(Saved data entries)

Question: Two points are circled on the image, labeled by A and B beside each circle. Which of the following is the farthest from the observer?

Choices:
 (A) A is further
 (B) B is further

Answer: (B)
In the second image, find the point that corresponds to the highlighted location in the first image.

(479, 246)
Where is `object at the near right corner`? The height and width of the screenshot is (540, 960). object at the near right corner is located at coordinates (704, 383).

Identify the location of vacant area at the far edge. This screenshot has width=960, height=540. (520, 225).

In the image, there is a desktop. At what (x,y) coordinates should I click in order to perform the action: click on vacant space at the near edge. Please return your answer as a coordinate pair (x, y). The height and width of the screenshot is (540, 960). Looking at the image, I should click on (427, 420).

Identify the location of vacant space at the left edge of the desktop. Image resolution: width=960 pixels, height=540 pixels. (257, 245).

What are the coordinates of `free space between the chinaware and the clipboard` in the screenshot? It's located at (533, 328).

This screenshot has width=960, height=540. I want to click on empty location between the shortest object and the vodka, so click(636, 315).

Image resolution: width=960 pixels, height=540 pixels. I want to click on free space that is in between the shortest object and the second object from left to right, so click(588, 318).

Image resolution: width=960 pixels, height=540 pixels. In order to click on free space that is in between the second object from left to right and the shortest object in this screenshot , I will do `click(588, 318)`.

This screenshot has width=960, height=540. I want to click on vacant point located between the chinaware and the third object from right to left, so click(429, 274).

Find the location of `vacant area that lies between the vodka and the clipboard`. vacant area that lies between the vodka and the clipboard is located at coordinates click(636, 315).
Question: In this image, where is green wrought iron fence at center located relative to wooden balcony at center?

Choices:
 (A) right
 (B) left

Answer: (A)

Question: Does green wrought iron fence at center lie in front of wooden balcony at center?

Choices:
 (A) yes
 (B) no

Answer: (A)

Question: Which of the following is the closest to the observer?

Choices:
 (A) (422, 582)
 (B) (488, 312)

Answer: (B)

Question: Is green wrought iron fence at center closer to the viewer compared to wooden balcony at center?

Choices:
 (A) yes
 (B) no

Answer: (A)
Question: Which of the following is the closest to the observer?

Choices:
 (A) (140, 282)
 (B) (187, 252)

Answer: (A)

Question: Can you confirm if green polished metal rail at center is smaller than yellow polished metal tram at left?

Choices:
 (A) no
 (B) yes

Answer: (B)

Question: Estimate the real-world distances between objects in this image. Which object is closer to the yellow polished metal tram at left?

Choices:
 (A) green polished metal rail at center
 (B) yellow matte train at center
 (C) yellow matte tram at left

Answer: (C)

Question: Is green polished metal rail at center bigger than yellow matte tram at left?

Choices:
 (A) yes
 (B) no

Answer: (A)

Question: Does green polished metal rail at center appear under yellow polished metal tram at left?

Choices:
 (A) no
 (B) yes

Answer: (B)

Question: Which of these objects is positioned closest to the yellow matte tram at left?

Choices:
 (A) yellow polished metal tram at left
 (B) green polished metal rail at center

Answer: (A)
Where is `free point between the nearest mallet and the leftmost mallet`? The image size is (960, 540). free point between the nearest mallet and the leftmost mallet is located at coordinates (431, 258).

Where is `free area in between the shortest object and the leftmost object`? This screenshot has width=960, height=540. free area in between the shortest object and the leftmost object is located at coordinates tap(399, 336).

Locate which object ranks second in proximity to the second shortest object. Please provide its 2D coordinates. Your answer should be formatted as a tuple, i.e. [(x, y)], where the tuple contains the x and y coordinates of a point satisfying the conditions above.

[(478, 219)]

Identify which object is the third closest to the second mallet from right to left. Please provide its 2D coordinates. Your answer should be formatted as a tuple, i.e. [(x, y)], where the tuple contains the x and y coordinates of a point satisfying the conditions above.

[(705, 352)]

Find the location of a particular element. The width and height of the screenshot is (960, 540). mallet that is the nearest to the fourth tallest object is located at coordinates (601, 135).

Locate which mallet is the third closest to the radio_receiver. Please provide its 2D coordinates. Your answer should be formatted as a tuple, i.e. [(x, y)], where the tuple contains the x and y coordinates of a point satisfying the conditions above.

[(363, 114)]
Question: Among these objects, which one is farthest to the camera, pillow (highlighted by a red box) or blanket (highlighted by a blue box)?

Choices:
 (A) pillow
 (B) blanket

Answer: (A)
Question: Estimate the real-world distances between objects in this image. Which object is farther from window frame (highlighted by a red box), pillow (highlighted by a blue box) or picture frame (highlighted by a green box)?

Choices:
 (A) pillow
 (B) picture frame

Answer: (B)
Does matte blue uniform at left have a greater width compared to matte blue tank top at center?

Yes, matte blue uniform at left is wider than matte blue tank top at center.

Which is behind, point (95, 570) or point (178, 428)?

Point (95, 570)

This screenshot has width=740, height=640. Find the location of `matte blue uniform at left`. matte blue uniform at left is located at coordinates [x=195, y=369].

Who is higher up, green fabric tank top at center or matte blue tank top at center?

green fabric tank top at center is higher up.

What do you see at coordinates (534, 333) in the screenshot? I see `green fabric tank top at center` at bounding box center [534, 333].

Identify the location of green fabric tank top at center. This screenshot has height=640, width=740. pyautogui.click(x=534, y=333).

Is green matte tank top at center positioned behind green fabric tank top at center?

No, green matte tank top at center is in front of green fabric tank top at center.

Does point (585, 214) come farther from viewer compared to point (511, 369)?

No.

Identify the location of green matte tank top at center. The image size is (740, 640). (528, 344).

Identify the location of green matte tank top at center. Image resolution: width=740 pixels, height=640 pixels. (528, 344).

=== Required work ===
Rewrite the items from the start through the line that contains "In the second", changing "observer" to "viewer" and keeping everything else the same.

=== Your response ===
Question: Two points are circled on the image, labeled by A and B beside each circle. Which of the following is the farthest from the viewer?

Choices:
 (A) A is further
 (B) B is further

Answer: (B)
In the second image, find the point that corresponds to the highlighted location in the first image.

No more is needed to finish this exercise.